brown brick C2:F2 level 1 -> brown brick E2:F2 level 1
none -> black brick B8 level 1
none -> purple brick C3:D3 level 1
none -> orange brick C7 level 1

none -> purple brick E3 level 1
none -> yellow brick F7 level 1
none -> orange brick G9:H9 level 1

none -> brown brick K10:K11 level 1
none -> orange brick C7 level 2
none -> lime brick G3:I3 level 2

###

Problem requirements: Give back, unchanged, the line that holds "none -> brown brick K10:K11 level 1" along with all lines after it through the last line above.

Worked solution:
none -> brown brick K10:K11 level 1
none -> orange brick C7 level 2
none -> lime brick G3:I3 level 2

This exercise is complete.